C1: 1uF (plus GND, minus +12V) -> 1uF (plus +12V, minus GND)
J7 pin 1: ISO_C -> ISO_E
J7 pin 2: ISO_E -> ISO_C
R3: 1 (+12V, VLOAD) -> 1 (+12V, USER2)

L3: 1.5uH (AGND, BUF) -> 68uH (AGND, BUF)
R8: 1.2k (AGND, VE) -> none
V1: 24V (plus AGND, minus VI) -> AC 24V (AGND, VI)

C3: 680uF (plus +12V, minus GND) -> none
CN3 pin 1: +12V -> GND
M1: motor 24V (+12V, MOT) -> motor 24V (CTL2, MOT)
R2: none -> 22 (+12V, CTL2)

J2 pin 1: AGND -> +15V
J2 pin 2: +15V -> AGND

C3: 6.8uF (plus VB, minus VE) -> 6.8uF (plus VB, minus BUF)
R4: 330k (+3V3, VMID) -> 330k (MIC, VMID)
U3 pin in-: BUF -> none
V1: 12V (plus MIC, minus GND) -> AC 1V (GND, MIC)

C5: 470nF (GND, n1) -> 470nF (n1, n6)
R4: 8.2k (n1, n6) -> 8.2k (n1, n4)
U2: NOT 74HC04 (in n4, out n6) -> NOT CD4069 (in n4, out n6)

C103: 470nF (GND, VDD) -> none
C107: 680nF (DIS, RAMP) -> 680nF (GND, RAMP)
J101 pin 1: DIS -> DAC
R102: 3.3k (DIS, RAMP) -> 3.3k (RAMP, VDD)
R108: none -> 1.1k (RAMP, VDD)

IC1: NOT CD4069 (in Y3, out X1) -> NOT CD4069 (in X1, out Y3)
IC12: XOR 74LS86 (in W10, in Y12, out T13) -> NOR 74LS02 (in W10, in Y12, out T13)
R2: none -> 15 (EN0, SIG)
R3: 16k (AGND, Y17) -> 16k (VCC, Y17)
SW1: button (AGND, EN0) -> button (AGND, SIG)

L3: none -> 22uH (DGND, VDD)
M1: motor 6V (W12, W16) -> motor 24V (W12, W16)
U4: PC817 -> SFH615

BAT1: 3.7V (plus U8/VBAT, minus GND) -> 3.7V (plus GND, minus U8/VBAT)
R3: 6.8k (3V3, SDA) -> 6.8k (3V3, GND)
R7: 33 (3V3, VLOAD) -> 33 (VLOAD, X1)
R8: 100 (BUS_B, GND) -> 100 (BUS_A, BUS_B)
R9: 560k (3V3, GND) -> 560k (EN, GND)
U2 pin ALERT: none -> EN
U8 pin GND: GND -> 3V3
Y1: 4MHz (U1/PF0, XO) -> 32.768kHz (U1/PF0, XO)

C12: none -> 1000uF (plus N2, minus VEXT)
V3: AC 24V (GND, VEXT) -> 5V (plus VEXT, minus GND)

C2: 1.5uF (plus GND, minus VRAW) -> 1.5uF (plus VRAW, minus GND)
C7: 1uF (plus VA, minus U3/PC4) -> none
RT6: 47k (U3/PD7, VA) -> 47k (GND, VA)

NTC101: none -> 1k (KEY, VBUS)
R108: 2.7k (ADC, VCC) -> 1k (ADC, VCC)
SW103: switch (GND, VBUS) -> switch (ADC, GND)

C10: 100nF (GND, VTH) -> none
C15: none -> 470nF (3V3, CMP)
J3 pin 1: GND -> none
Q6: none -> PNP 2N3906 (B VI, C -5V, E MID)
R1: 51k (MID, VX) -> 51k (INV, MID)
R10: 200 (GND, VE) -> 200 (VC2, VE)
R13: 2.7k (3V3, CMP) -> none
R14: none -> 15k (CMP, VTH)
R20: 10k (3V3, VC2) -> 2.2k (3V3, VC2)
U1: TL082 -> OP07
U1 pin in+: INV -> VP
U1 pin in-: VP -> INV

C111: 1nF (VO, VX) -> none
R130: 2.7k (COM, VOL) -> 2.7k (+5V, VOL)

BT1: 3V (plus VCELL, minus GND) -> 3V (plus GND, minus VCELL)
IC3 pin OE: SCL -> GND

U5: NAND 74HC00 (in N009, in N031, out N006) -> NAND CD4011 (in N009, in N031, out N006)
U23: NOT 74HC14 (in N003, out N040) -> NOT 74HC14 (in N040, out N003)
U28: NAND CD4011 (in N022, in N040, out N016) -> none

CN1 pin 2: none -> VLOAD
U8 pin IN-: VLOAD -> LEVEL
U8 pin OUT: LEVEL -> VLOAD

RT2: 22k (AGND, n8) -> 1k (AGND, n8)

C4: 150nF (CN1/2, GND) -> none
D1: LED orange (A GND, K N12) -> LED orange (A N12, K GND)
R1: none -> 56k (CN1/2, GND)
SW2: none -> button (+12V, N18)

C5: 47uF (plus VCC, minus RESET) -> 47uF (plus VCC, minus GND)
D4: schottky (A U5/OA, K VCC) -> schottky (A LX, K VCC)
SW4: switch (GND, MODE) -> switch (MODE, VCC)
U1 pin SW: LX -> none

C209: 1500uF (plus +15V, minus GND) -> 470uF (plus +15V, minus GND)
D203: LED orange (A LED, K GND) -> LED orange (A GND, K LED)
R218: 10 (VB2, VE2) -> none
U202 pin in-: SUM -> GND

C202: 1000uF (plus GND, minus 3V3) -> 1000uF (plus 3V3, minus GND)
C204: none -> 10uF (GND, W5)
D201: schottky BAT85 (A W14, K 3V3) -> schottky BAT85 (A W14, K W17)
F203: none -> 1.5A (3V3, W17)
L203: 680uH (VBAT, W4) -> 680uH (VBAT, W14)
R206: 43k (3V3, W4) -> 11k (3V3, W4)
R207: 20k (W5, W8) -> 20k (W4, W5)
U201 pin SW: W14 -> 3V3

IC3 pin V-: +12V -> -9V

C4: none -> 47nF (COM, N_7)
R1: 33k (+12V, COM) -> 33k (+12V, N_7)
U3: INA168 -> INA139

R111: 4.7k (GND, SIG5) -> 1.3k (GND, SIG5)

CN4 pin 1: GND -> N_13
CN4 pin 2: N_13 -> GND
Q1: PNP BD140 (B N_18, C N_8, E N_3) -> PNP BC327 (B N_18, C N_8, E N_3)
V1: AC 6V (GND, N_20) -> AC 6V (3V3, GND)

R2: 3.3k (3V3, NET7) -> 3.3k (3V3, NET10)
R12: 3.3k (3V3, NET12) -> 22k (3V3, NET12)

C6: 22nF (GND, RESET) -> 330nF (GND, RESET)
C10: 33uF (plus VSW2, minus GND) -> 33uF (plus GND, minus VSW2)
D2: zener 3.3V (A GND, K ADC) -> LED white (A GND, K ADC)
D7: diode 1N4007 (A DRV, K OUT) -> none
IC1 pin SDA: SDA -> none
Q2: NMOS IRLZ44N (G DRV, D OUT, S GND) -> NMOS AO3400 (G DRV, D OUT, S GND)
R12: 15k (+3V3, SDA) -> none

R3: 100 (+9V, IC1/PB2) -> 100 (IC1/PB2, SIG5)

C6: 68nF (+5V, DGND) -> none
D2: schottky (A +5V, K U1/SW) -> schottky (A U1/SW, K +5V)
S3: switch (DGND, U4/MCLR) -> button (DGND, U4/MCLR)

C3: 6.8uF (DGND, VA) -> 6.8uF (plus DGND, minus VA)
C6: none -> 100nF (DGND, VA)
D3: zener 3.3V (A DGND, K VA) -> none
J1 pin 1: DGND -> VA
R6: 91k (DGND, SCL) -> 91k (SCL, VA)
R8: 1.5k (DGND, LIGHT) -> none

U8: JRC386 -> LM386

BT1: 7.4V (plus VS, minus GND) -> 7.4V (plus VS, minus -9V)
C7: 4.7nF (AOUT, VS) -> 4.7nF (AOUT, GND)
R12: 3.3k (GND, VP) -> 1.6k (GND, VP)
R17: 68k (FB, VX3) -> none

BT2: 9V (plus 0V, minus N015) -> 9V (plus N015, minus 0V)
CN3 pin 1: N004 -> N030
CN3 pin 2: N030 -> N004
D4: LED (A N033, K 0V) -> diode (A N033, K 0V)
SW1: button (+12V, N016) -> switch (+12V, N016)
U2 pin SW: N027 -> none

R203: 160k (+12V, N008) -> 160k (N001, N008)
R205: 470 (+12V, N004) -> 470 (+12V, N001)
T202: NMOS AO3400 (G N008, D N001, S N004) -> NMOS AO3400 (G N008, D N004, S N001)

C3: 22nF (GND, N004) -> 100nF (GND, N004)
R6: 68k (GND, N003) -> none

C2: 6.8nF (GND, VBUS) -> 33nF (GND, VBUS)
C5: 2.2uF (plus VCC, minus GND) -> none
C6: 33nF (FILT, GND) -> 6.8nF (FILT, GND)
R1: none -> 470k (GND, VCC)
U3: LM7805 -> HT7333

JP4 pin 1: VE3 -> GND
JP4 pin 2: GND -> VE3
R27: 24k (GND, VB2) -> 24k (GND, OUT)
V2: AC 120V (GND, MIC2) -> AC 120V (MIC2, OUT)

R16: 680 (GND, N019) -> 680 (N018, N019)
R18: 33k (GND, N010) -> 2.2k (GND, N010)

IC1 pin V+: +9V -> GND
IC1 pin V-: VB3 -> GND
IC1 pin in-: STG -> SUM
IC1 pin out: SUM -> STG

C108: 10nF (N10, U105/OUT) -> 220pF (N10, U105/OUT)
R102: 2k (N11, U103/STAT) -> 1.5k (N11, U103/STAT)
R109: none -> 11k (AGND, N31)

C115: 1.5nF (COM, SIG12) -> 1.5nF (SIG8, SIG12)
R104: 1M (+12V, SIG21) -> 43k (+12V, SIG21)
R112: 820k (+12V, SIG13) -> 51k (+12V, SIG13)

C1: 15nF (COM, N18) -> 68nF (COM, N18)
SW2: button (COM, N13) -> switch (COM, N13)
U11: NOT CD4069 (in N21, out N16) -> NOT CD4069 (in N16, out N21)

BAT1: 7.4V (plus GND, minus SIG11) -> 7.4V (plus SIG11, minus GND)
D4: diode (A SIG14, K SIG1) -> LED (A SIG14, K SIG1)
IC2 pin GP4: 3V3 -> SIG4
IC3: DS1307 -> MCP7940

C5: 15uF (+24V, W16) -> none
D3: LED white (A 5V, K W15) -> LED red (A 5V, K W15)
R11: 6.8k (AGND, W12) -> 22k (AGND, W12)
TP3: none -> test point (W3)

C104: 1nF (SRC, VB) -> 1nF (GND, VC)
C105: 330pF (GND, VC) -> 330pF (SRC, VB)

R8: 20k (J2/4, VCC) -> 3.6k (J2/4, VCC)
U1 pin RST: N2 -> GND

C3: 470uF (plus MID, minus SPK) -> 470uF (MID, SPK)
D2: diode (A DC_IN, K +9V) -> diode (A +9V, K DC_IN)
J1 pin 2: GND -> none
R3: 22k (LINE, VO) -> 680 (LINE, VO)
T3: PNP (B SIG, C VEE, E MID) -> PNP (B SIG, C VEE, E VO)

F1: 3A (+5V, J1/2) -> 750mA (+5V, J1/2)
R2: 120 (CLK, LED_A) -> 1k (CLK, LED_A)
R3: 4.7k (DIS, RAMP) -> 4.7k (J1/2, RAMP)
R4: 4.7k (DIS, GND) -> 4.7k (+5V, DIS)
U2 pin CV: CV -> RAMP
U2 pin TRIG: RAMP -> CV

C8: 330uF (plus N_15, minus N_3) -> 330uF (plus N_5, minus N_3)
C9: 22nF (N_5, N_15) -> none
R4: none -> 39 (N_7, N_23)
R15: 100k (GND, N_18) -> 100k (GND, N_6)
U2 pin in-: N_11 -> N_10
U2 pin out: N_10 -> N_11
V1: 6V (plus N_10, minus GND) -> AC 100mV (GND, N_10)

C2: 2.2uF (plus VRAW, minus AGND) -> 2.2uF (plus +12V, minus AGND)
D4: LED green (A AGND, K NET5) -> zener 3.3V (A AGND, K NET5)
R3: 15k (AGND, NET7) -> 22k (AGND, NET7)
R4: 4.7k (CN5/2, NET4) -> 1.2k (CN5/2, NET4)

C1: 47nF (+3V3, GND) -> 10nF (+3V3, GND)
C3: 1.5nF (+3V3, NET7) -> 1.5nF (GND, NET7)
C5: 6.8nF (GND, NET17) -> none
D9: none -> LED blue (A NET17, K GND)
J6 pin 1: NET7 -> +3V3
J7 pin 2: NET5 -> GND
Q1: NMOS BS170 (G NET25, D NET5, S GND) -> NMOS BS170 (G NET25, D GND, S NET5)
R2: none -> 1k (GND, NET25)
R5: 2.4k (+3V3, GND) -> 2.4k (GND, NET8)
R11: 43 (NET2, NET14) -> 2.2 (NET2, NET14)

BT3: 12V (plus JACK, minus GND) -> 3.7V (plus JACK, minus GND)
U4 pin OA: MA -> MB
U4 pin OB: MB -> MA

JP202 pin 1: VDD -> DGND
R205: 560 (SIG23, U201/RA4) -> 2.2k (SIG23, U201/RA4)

**EXERCISE**
Beginning with the line above that contains "U23: NOT 74HC14", copy each line exactly up to and including the line that contains "C4: none -> 47nF (COM, N_7)", and go no further.

**ANSWER**
U23: NOT 74HC14 (in N003, out N040) -> NOT 74HC14 (in N040, out N003)
U28: NAND CD4011 (in N022, in N040, out N016) -> none

CN1 pin 2: none -> VLOAD
U8 pin IN-: VLOAD -> LEVEL
U8 pin OUT: LEVEL -> VLOAD

RT2: 22k (AGND, n8) -> 1k (AGND, n8)

C4: 150nF (CN1/2, GND) -> none
D1: LED orange (A GND, K N12) -> LED orange (A N12, K GND)
R1: none -> 56k (CN1/2, GND)
SW2: none -> button (+12V, N18)

C5: 47uF (plus VCC, minus RESET) -> 47uF (plus VCC, minus GND)
D4: schottky (A U5/OA, K VCC) -> schottky (A LX, K VCC)
SW4: switch (GND, MODE) -> switch (MODE, VCC)
U1 pin SW: LX -> none

C209: 1500uF (plus +15V, minus GND) -> 470uF (plus +15V, minus GND)
D203: LED orange (A LED, K GND) -> LED orange (A GND, K LED)
R218: 10 (VB2, VE2) -> none
U202 pin in-: SUM -> GND

C202: 1000uF (plus GND, minus 3V3) -> 1000uF (plus 3V3, minus GND)
C204: none -> 10uF (GND, W5)
D201: schottky BAT85 (A W14, K 3V3) -> schottky BAT85 (A W14, K W17)
F203: none -> 1.5A (3V3, W17)
L203: 680uH (VBAT, W4) -> 680uH (VBAT, W14)
R206: 43k (3V3, W4) -> 11k (3V3, W4)
R207: 20k (W5, W8) -> 20k (W4, W5)
U201 pin SW: W14 -> 3V3

IC3 pin V-: +12V -> -9V

C4: none -> 47nF (COM, N_7)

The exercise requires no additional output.